:: Given data ::
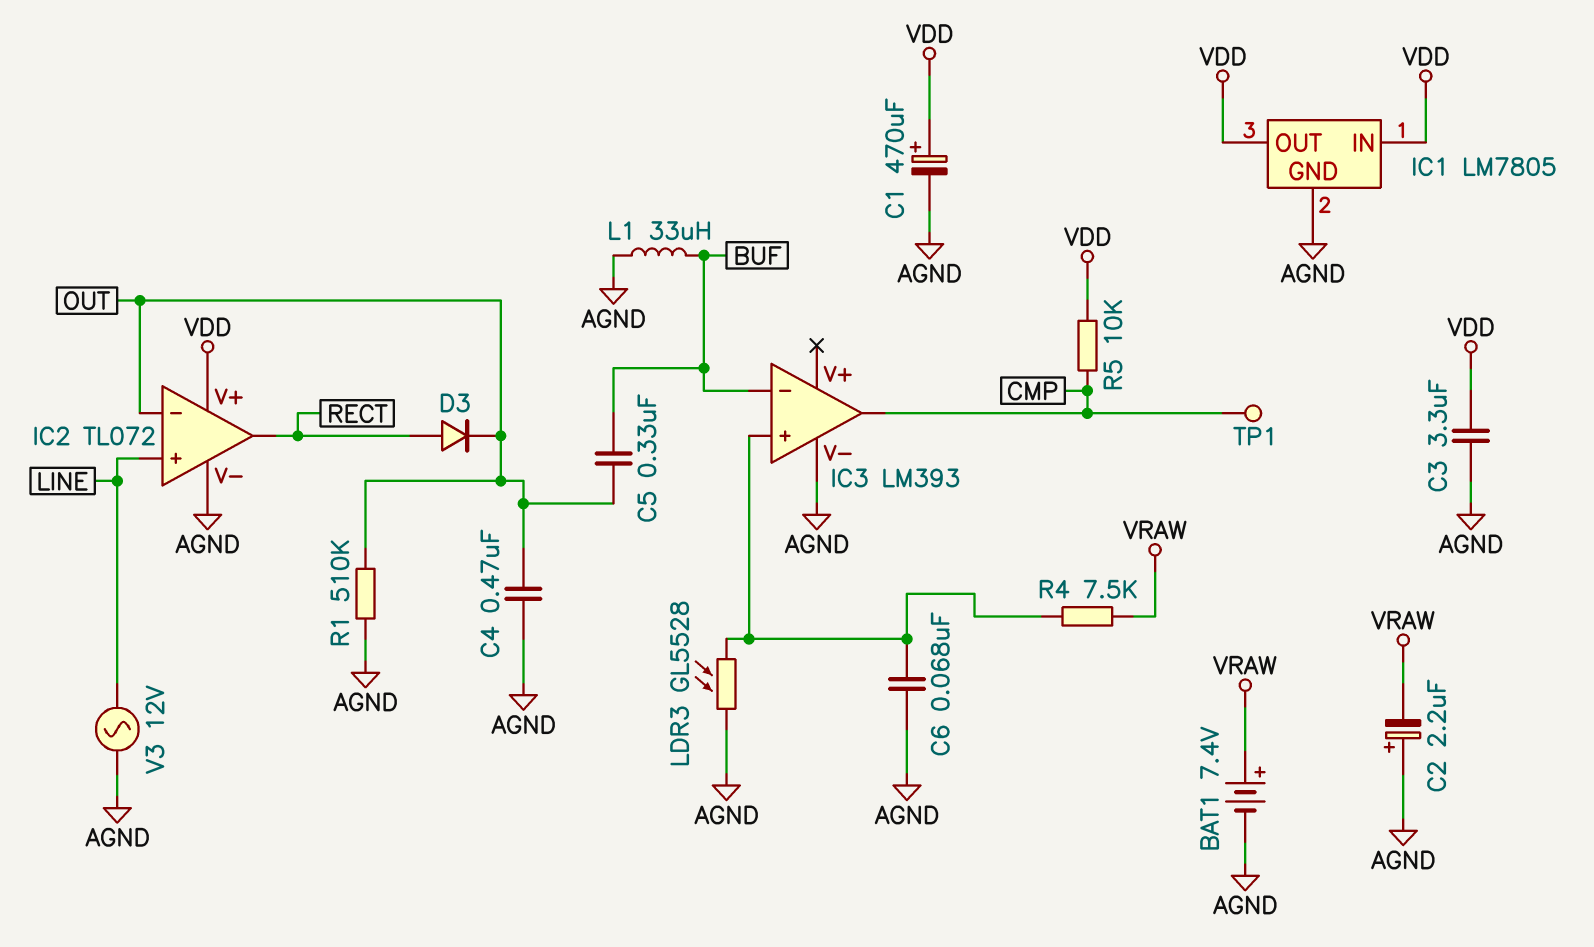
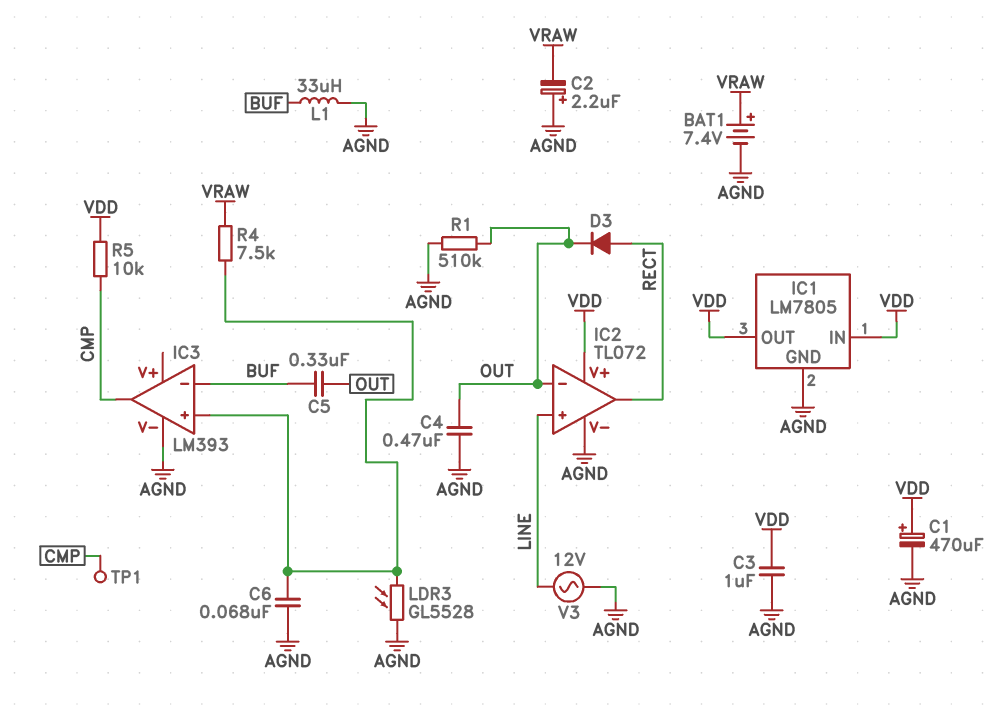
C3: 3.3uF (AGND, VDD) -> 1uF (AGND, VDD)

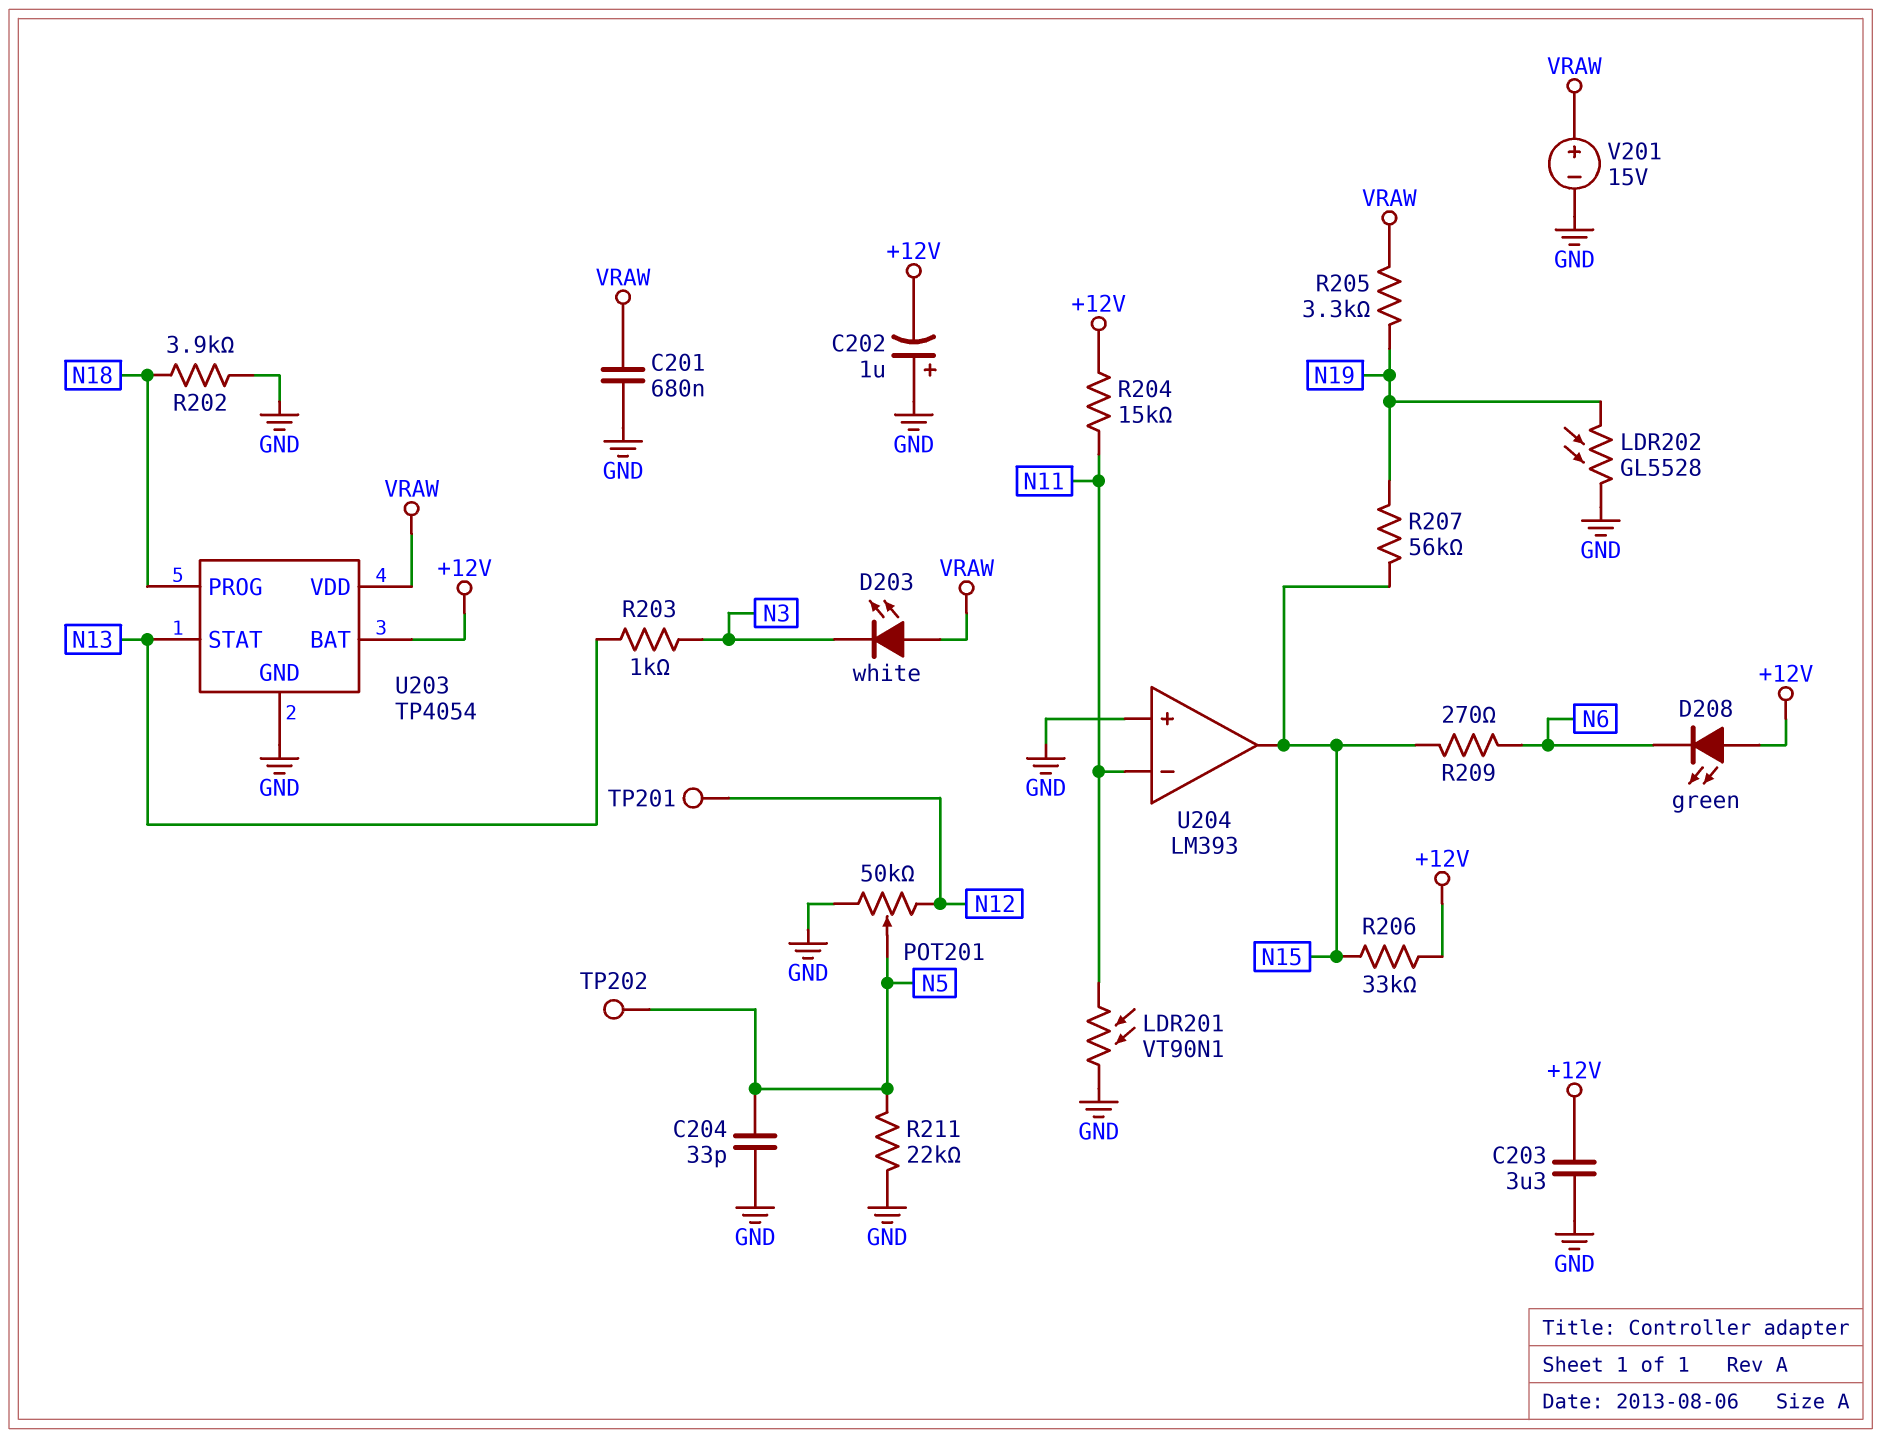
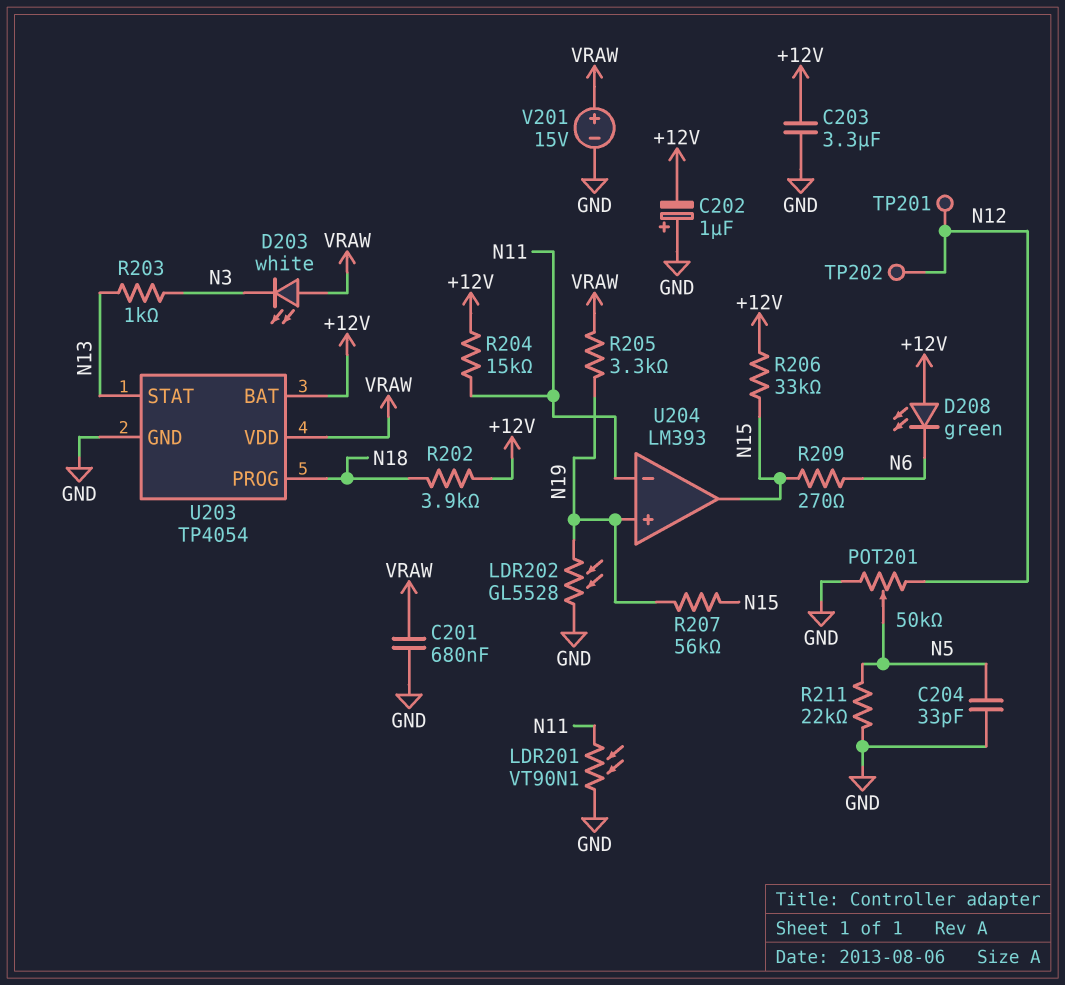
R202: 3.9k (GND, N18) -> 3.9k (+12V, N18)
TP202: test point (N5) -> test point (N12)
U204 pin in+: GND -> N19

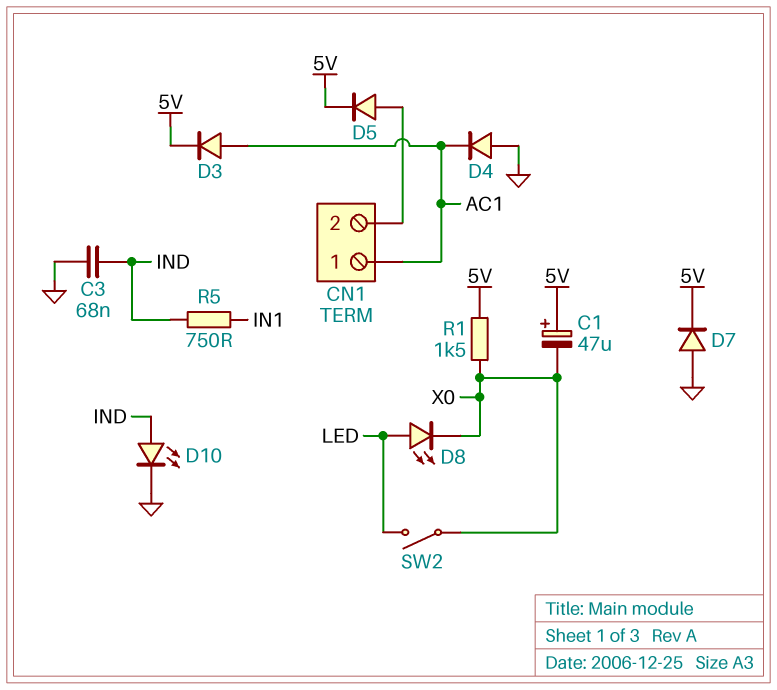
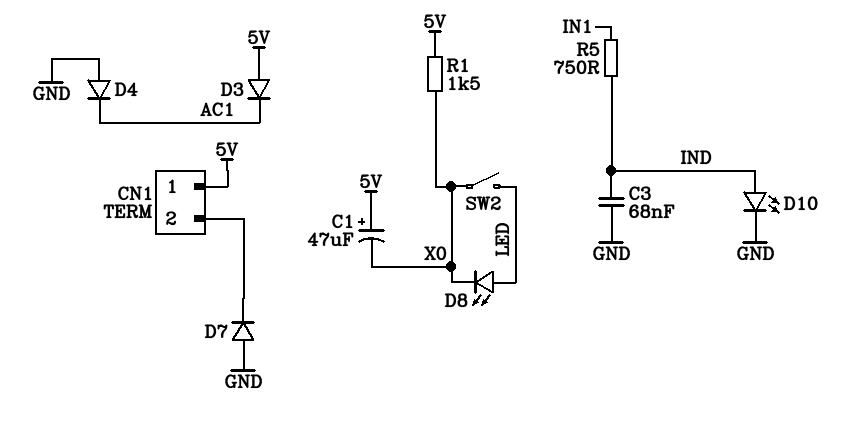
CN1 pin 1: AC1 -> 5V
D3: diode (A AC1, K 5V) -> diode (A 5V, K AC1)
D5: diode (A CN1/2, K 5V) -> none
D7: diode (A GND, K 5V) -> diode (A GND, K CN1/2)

:: About this task ::
Please reproduce every record exactly as written, excluding the pictures.

:: Solved problem ::
C3: 3.3uF (AGND, VDD) -> 1uF (AGND, VDD)

R202: 3.9k (GND, N18) -> 3.9k (+12V, N18)
TP202: test point (N5) -> test point (N12)
U204 pin in+: GND -> N19

CN1 pin 1: AC1 -> 5V
D3: diode (A AC1, K 5V) -> diode (A 5V, K AC1)
D5: diode (A CN1/2, K 5V) -> none
D7: diode (A GND, K 5V) -> diode (A GND, K CN1/2)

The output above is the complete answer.